:: What is expected ::
From the data below, copy each line that includes the word "grey".

** Records for the exercise follows **

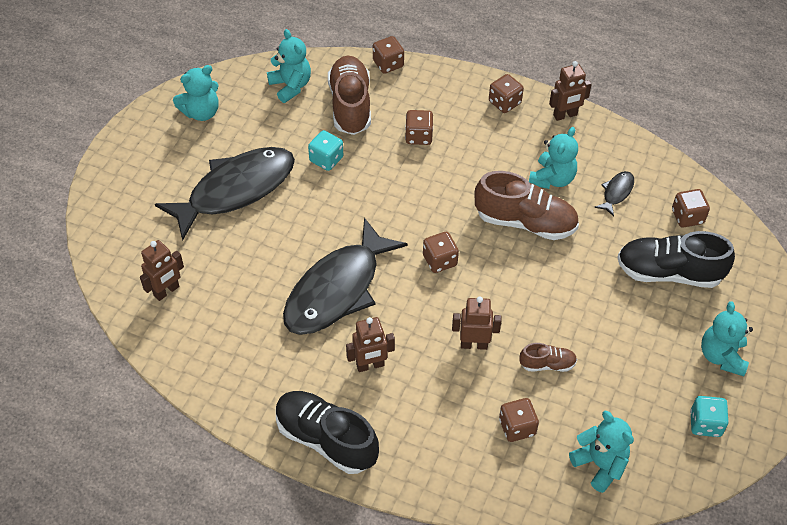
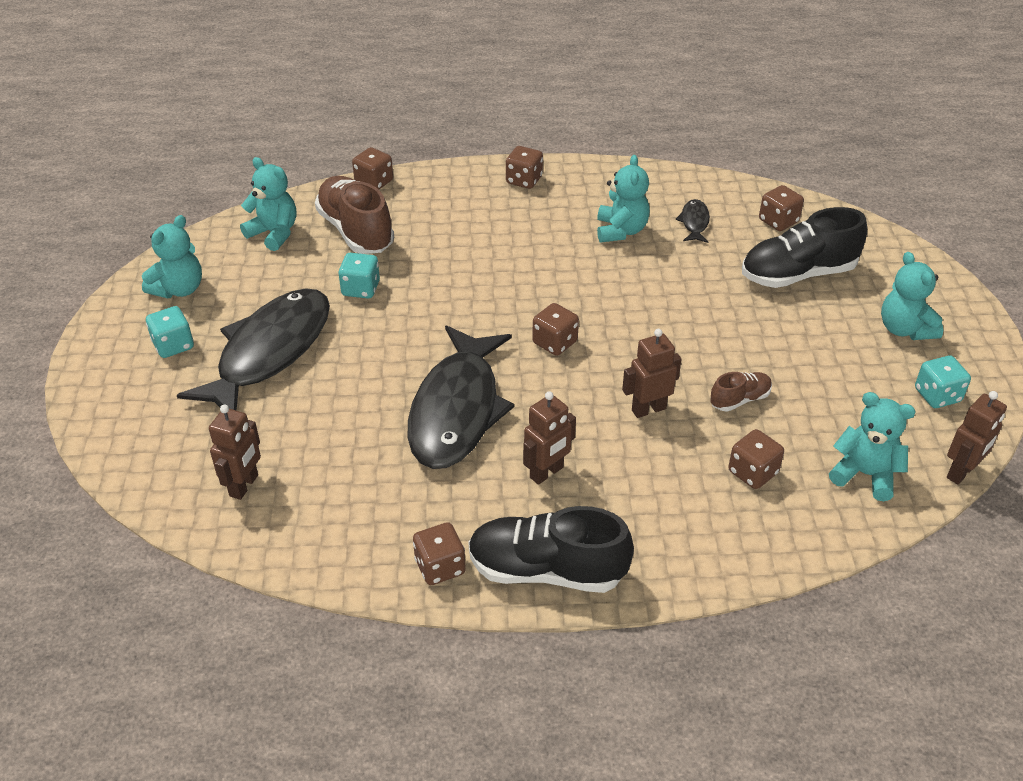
camera: 25 degrees left, 10 degrees down
(175, 159) = (173, 345): none -> turquoise dice
(418, 136) = (452, 236): brown dice -> brown dice (440, 567)
(525, 222) = (621, 277): brown shoe -> none
(565, 115) = (594, 173): brown robot -> brown robot (961, 472)

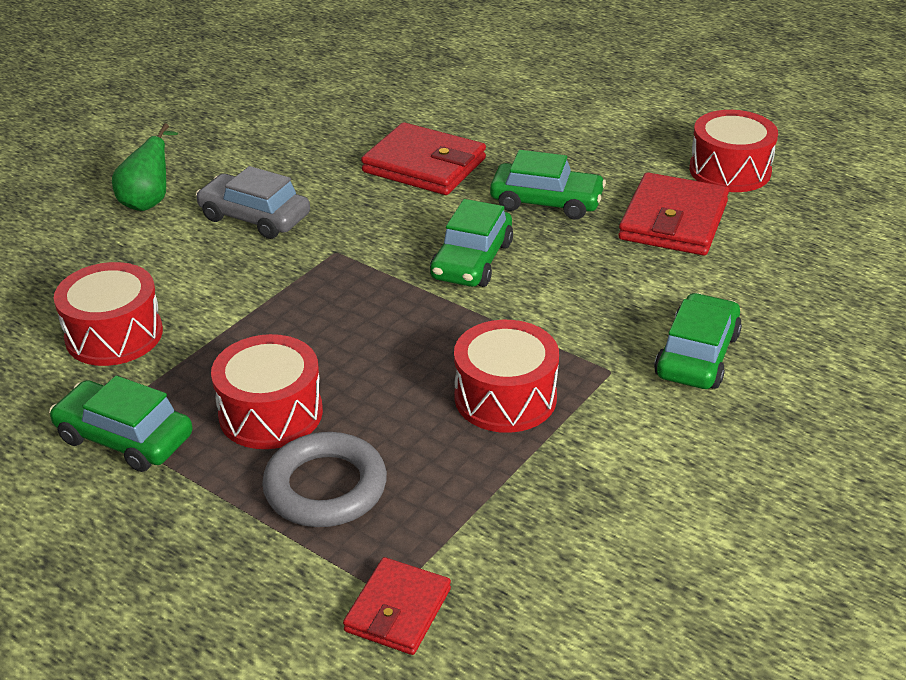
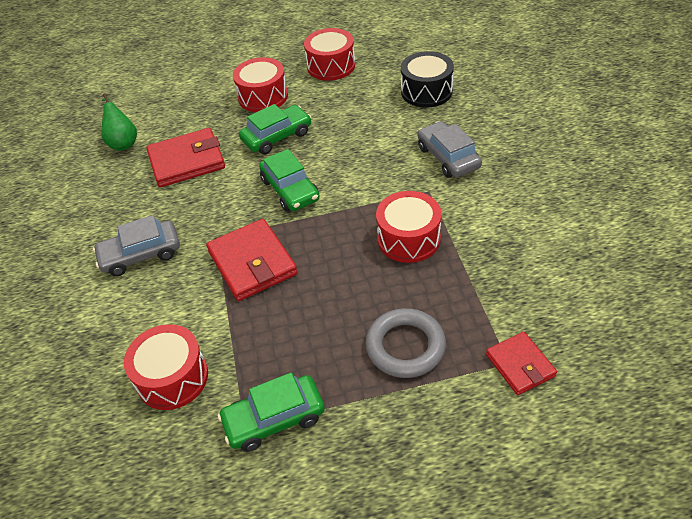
camera: 45 degrees left, 10 degrees up
(149, 201) = (59, 294): green pear -> green pear (123, 142)
(271, 413) = (323, 339): red drum -> red drum (263, 96)
(673, 221) = (345, 105): red wallet -> red wallet (252, 263)
(697, 355) = (448, 157): green car -> grey car
(799, 270) = (426, 91): none -> black drum

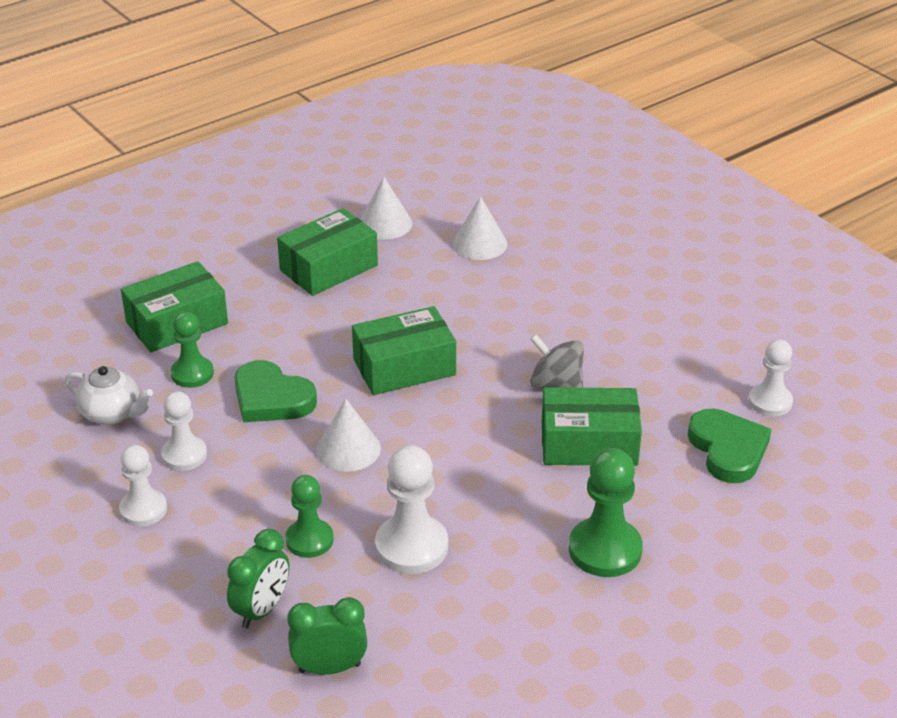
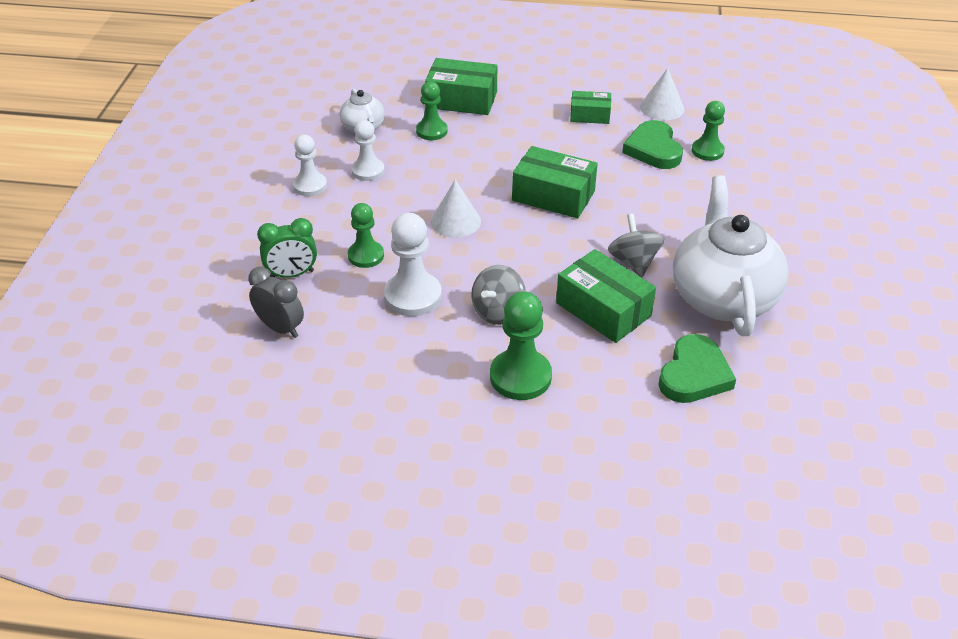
camera: 45 degrees right, 5 degrees up
(271, 398) = (454, 168): green heart -> green heart (653, 149)
(329, 268) = (590, 115): green box -> green box, size x0.60
(329, 668) = (280, 328): green clock -> grey clock
(479, 243) = (707, 151): white cone -> green pawn
(507, 507) = (498, 312): none -> grey spinning top
(663, 369) = (722, 297): none -> white teapot
(770, 402) = (772, 365): white pawn -> none

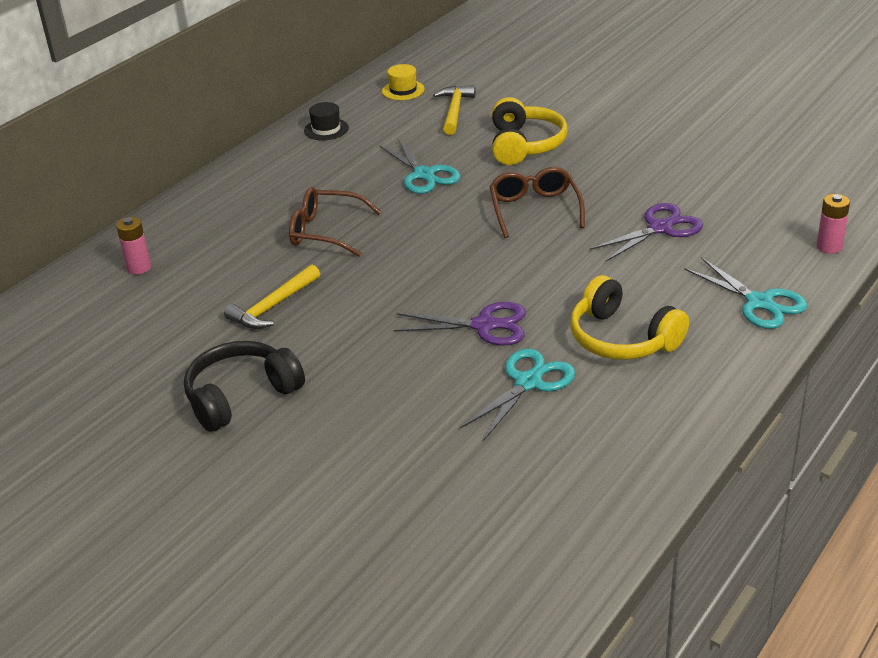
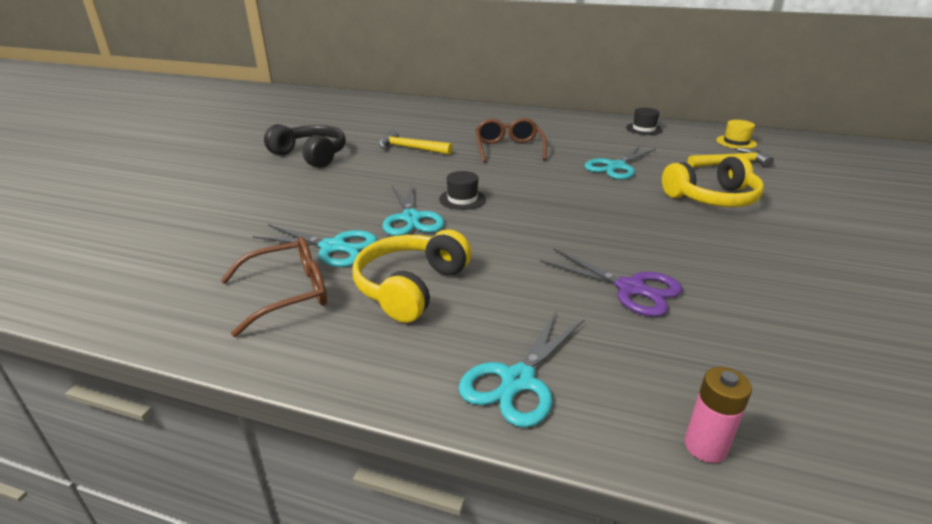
camera: 70 degrees right, 5 degrees down
(139, 267) = (437, 113): pink battery -> none
(454, 286) = (462, 199): none -> black hat
(484, 325) = (411, 218): purple scissors -> turquoise scissors
(534, 209) = (605, 216): brown glasses -> brown glasses (288, 293)

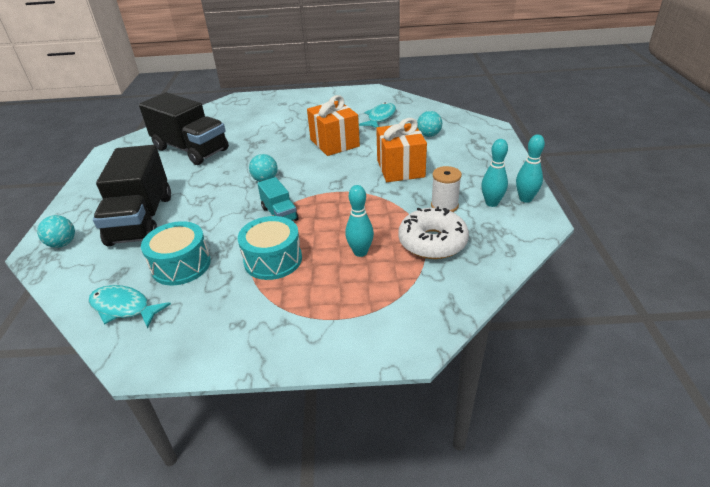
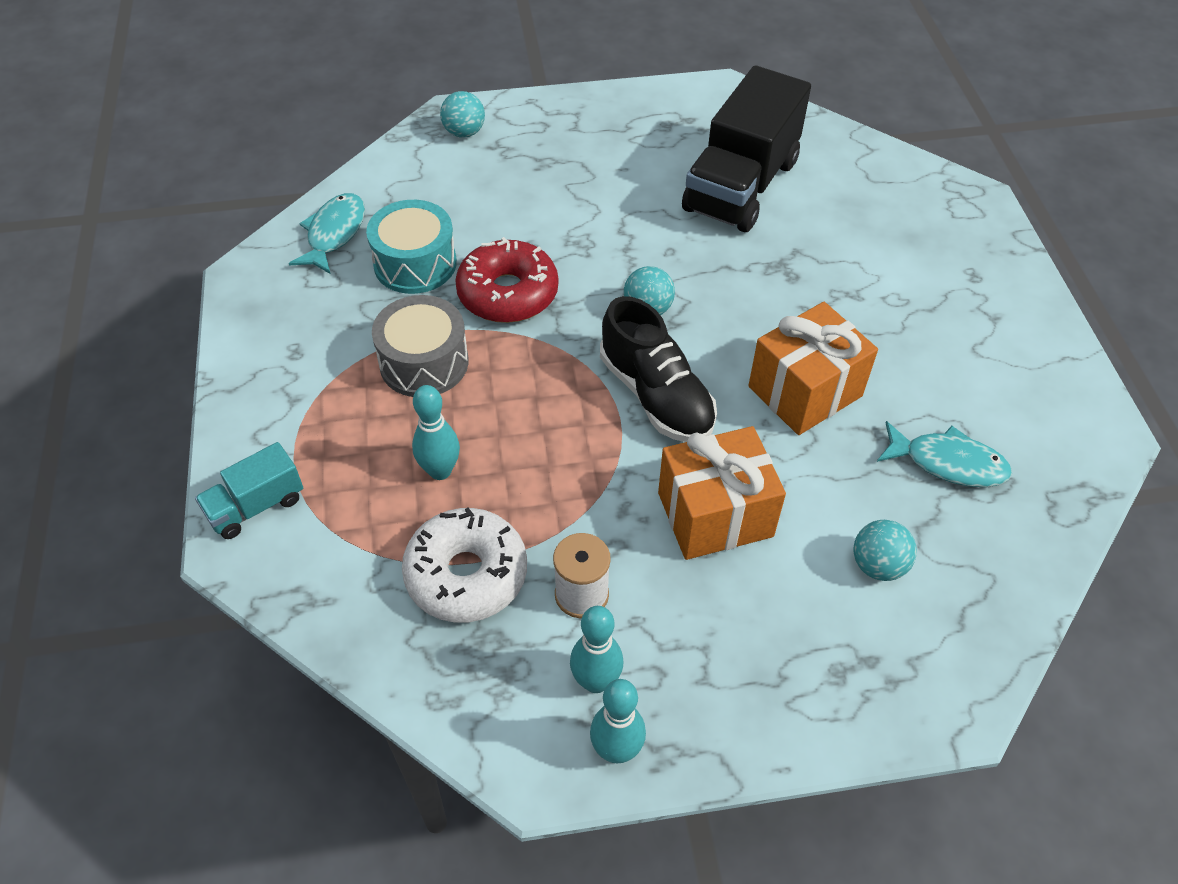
camera: 80 degrees right, 15 degrees up
(141, 219) = (522, 190): black truck -> none
(229, 226) = (508, 293): none -> red donut
(273, 260) = (424, 362): turquoise drum -> grey drum
(279, 214) = (543, 348): turquoise truck -> turquoise truck (256, 506)
(325, 180) = (656, 395): none -> black shoe

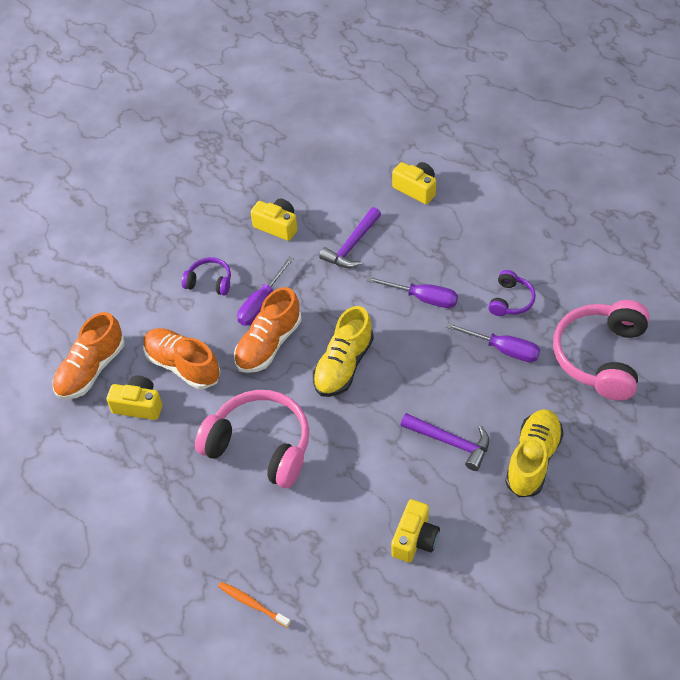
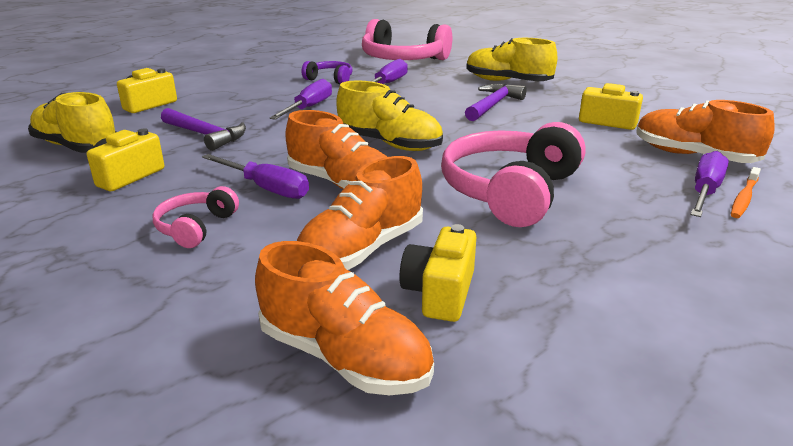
camera: 90 degrees left, 25 degrees down
(209, 282) = (196, 227): purple headphones -> pink headphones
(263, 579) = (704, 191): none -> purple screwdriver
(323, 182) = (77, 147): none -> yellow shoe
(334, 592) = (693, 156): none -> orange shoe

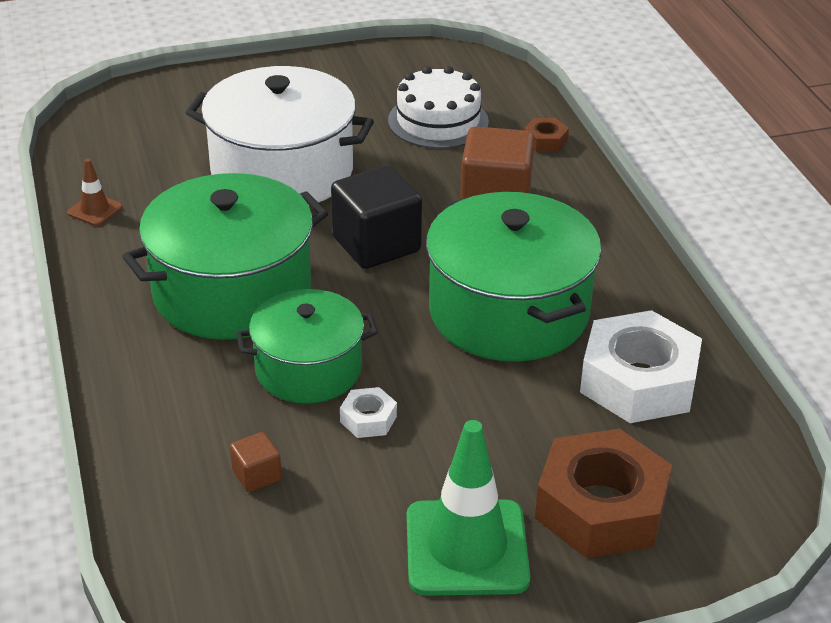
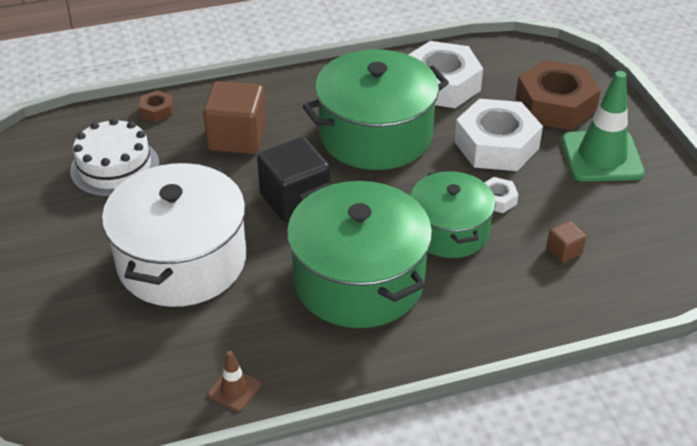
camera: 90 degrees left, 5 degrees up
(491, 429) = (496, 145): none -> white nut

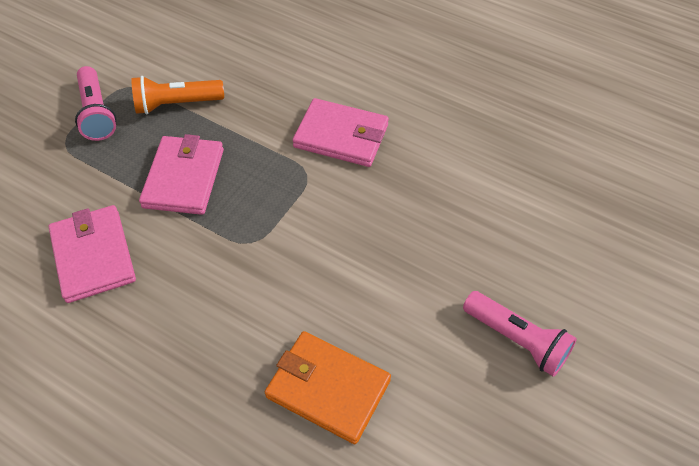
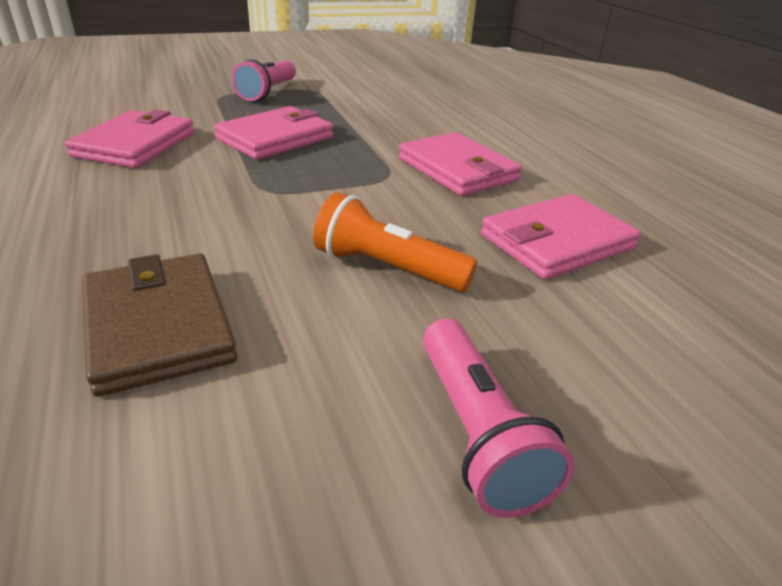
camera: 35 degrees right, 20 degrees down
(176, 104) = (333, 107): orange flashlight -> orange flashlight (386, 268)
(328, 388) = (158, 326): orange wallet -> brown wallet
(453, 178) = (556, 242): none -> pink wallet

** End of Records for the exercise **

:: Solution ::
(697, 355) = (448, 157): green car -> grey car
(329, 668) = (280, 328): green clock -> grey clock
(507, 507) = (498, 312): none -> grey spinning top
(273, 260) = (424, 362): turquoise drum -> grey drum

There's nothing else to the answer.